#### [PROVIDED DATA]
══════════

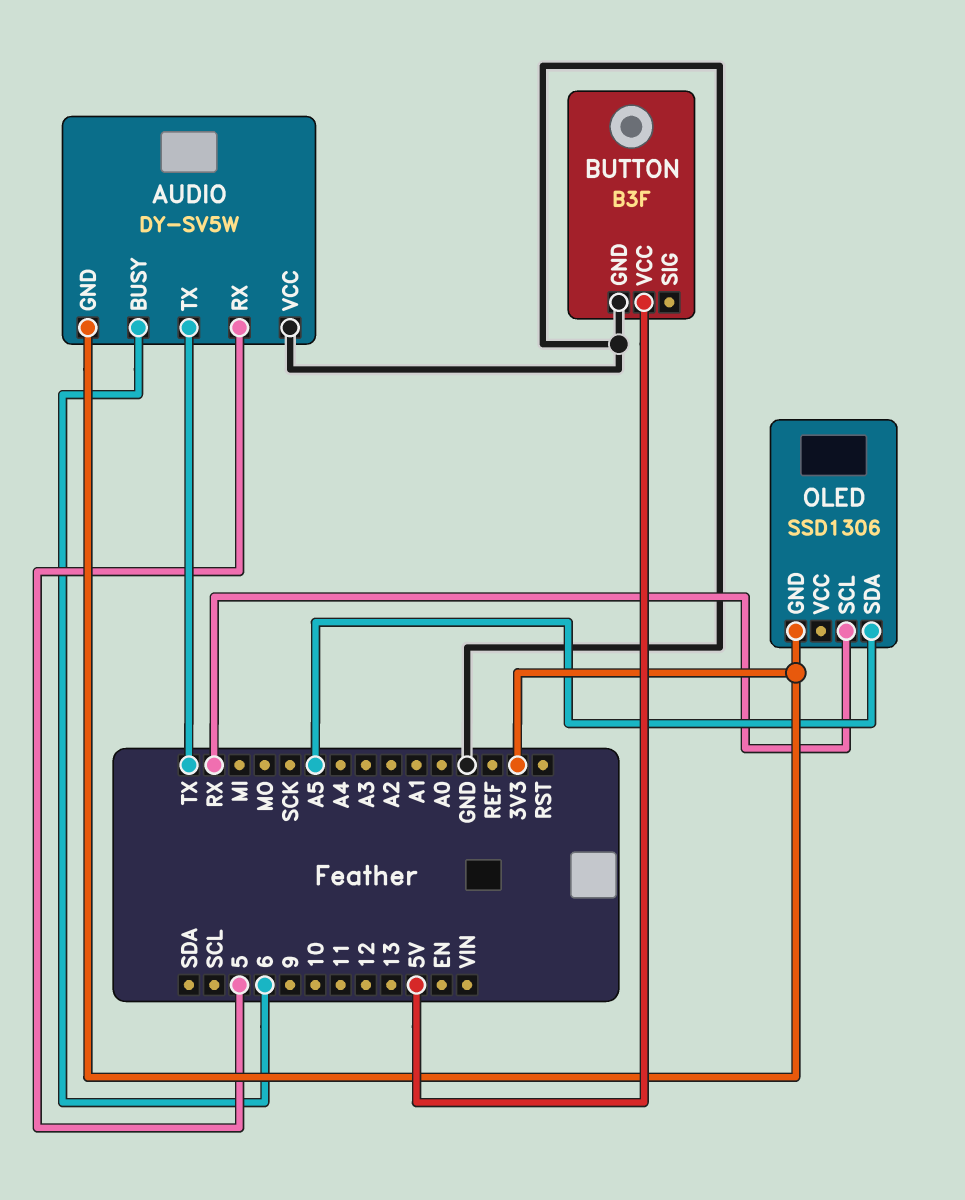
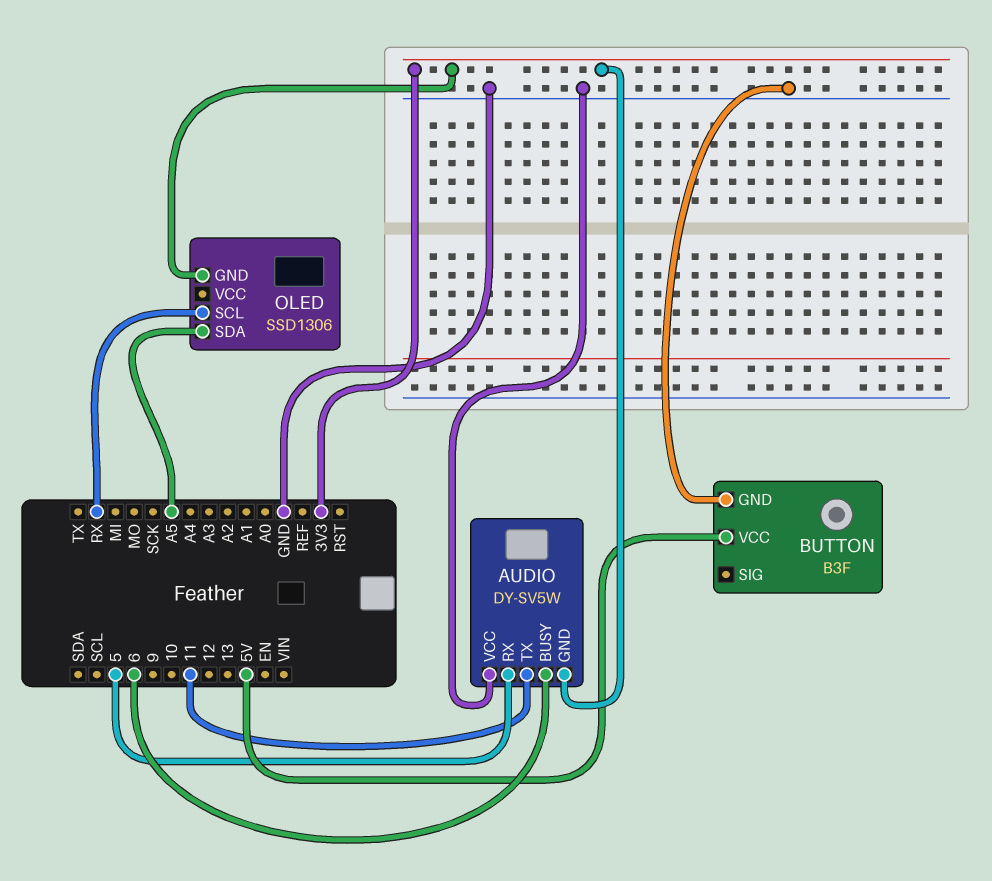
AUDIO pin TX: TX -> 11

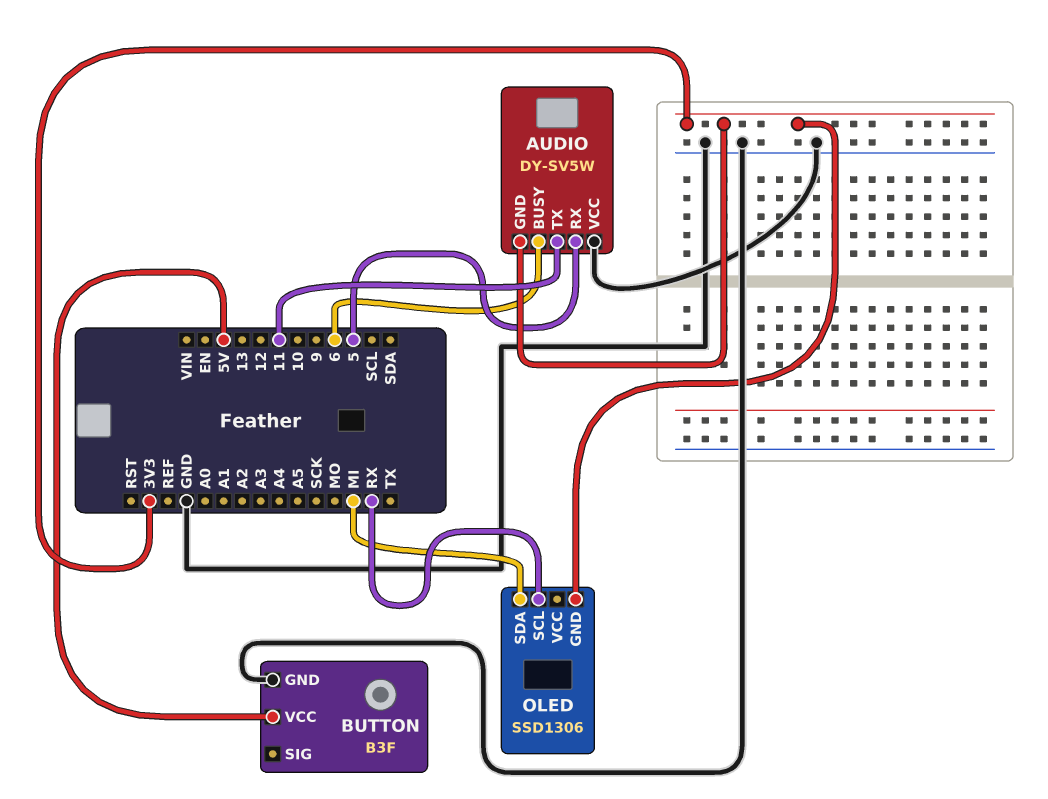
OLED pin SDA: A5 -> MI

══════════

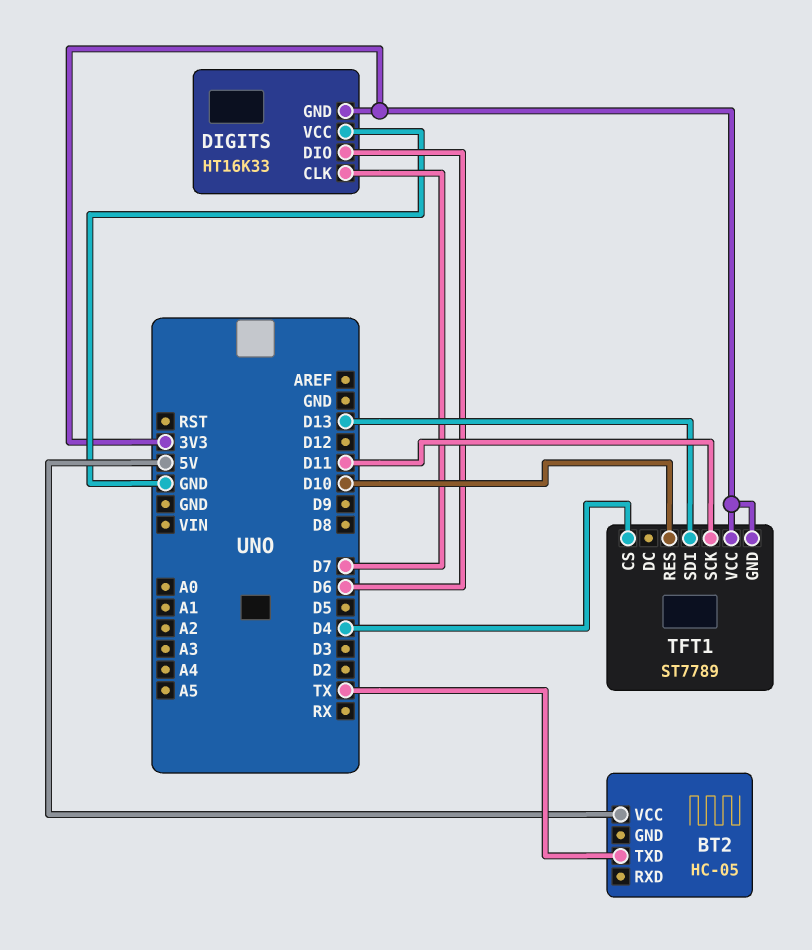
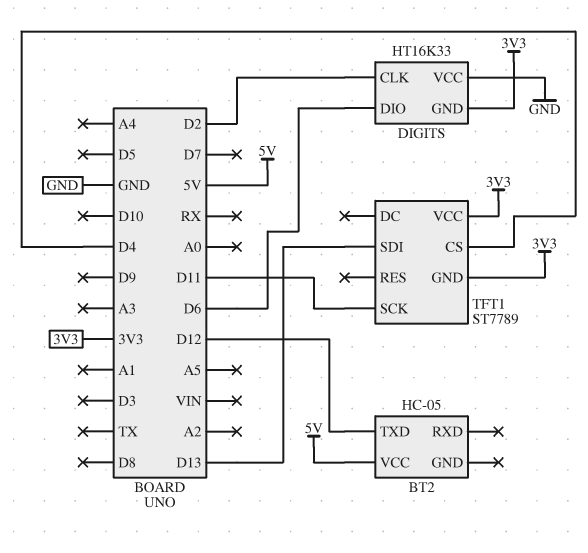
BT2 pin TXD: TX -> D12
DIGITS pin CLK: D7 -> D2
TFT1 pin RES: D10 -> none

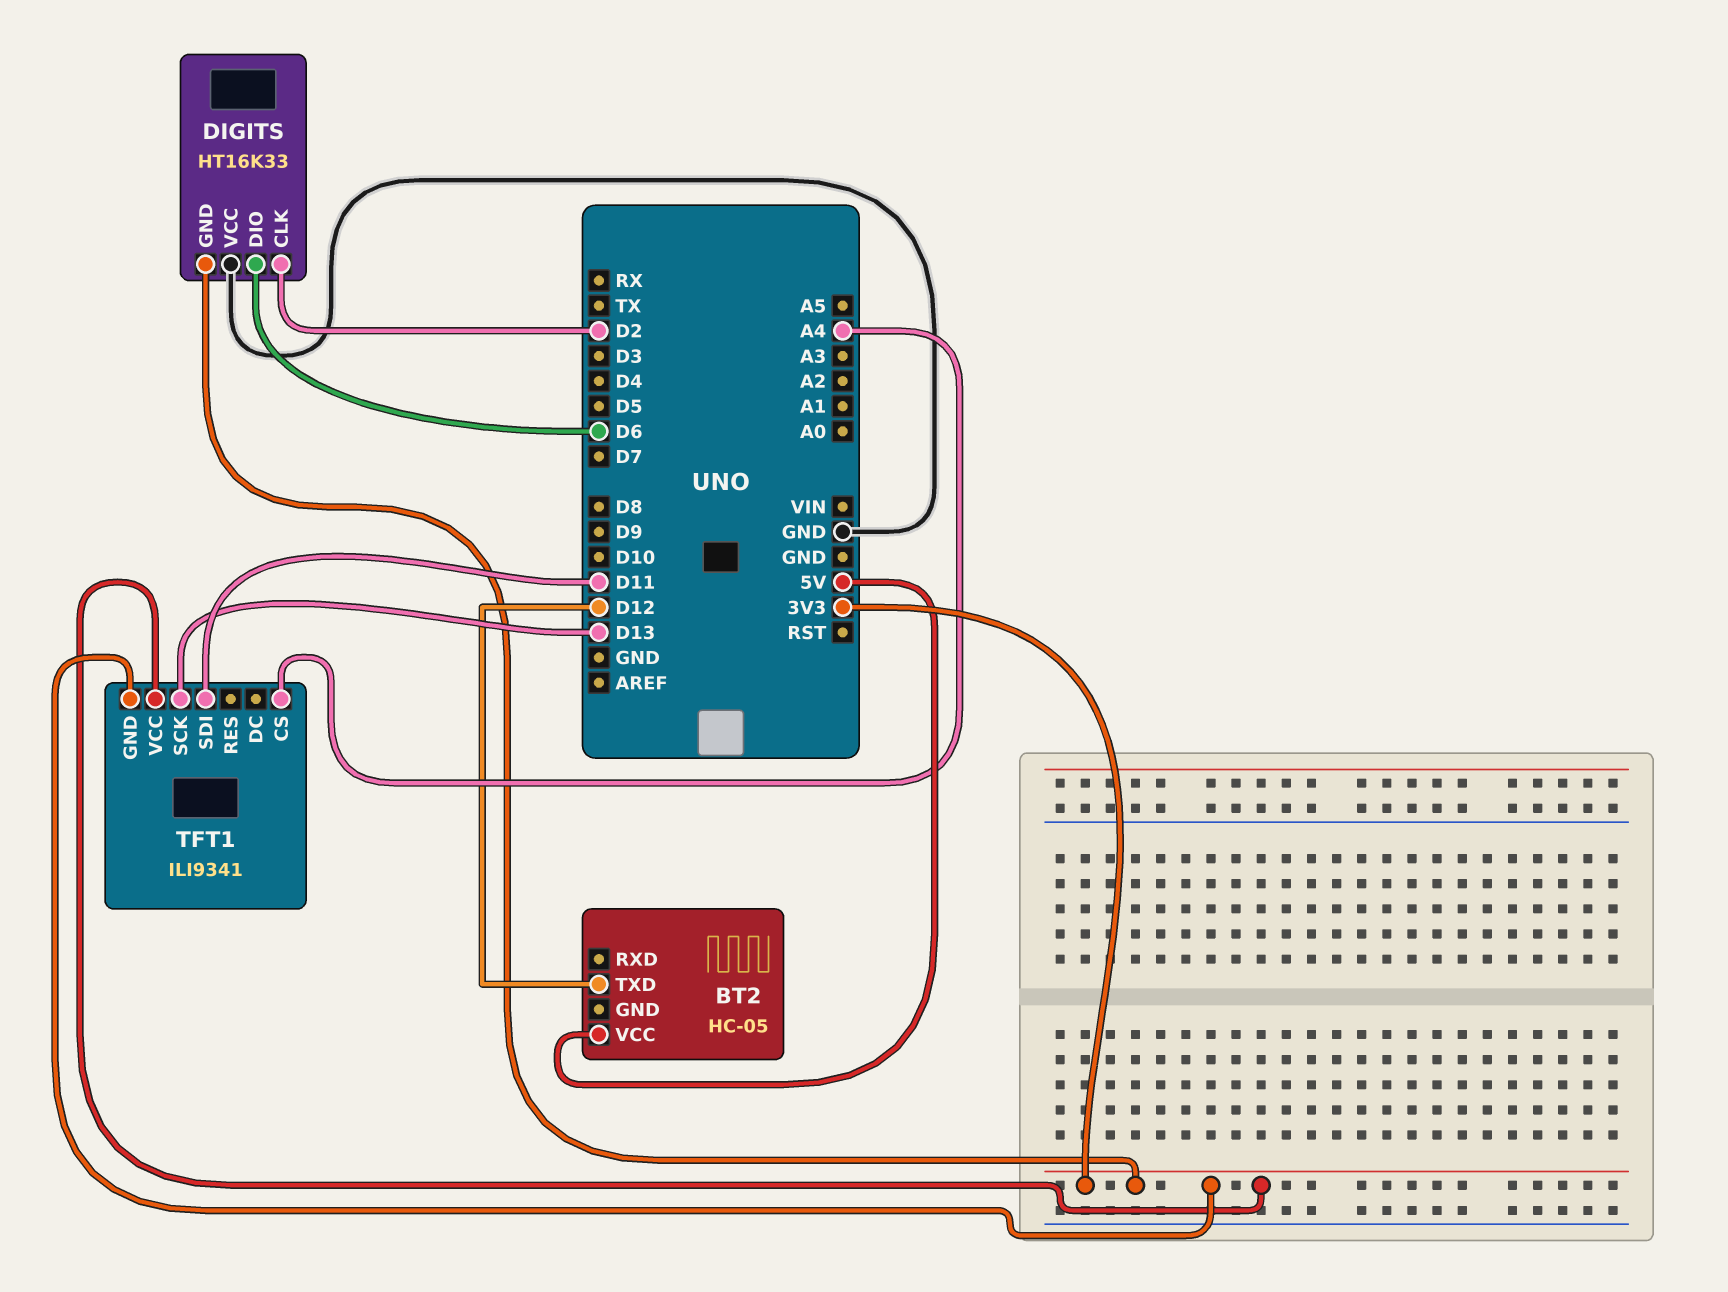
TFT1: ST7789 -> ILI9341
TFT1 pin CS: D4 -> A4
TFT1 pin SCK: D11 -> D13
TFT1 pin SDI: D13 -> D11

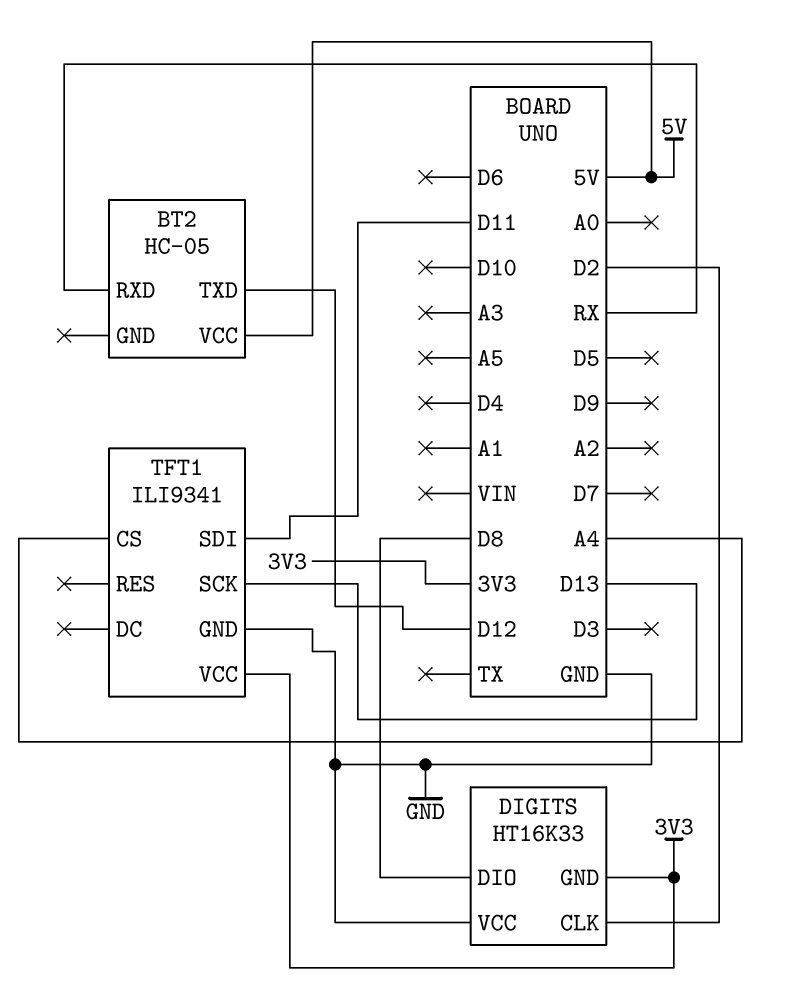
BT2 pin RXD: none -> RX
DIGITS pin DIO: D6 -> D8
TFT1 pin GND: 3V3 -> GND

══════════

#### [WHAT IS BEING ASKED]
Find the word "DIGITS" in the records and pull out each line that has it.

#### [ANSWER SPACE]
DIGITS pin CLK: D7 -> D2
DIGITS pin DIO: D6 -> D8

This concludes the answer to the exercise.